- [WORK ITEM]: When you transcribe the entries below, keep the wording exact and omit the pictures.

- [SOURCE MATERIAL]:

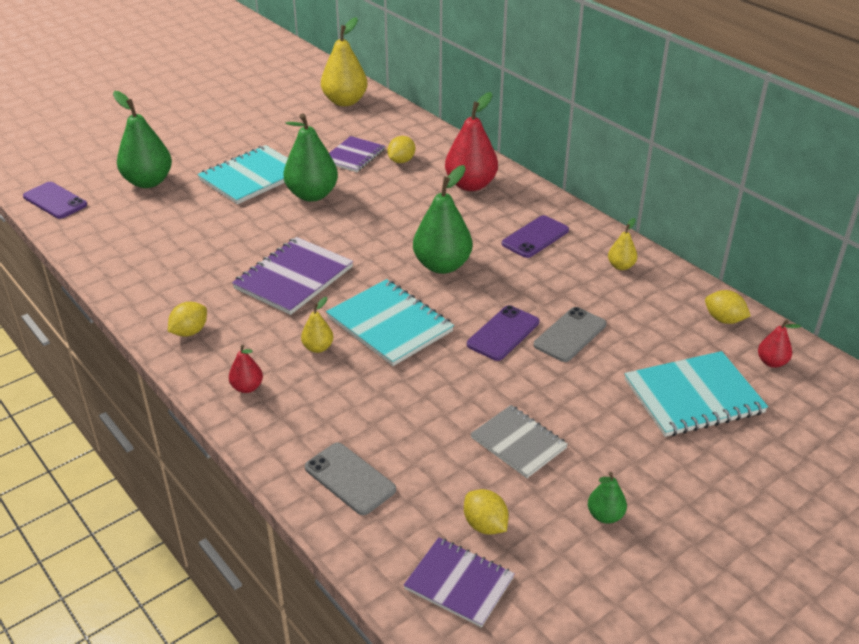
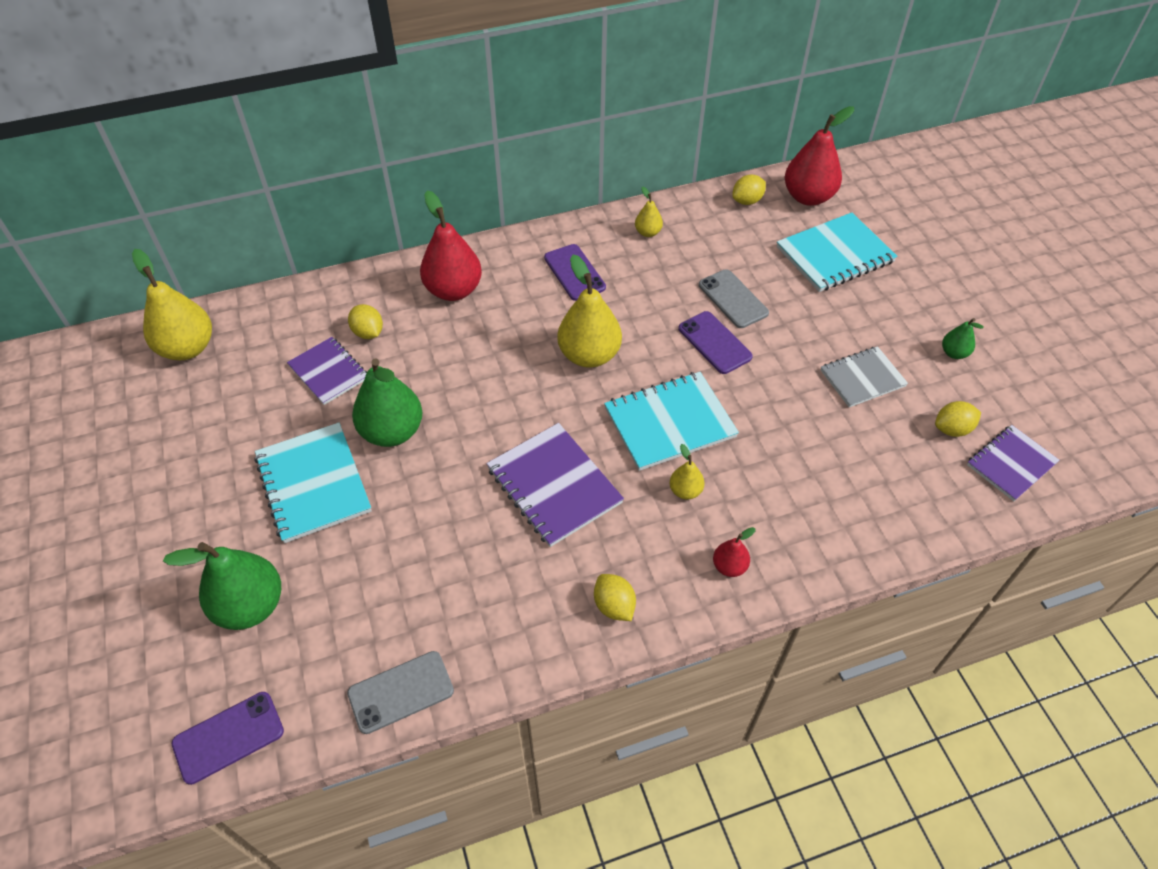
camera: 70 degrees left, 15 degrees up
grey phone [305,443,396,515] -> grey phone moved to [347,651,454,734]
green pear [413,165,472,274] -> yellow pear [557,255,622,368]
turquoise notebook [625,351,768,437] -> turquoise notebook turned 60 degrees clockwise [777,212,897,292]
red pear [758,320,801,368] -> red pear [785,106,854,206], size x2.04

- [EXERCISE ANSWER]:
camera: 70 degrees left, 15 degrees up
grey phone [305,443,396,515] -> grey phone moved to [347,651,454,734]
green pear [413,165,472,274] -> yellow pear [557,255,622,368]
turquoise notebook [625,351,768,437] -> turquoise notebook turned 60 degrees clockwise [777,212,897,292]
red pear [758,320,801,368] -> red pear [785,106,854,206], size x2.04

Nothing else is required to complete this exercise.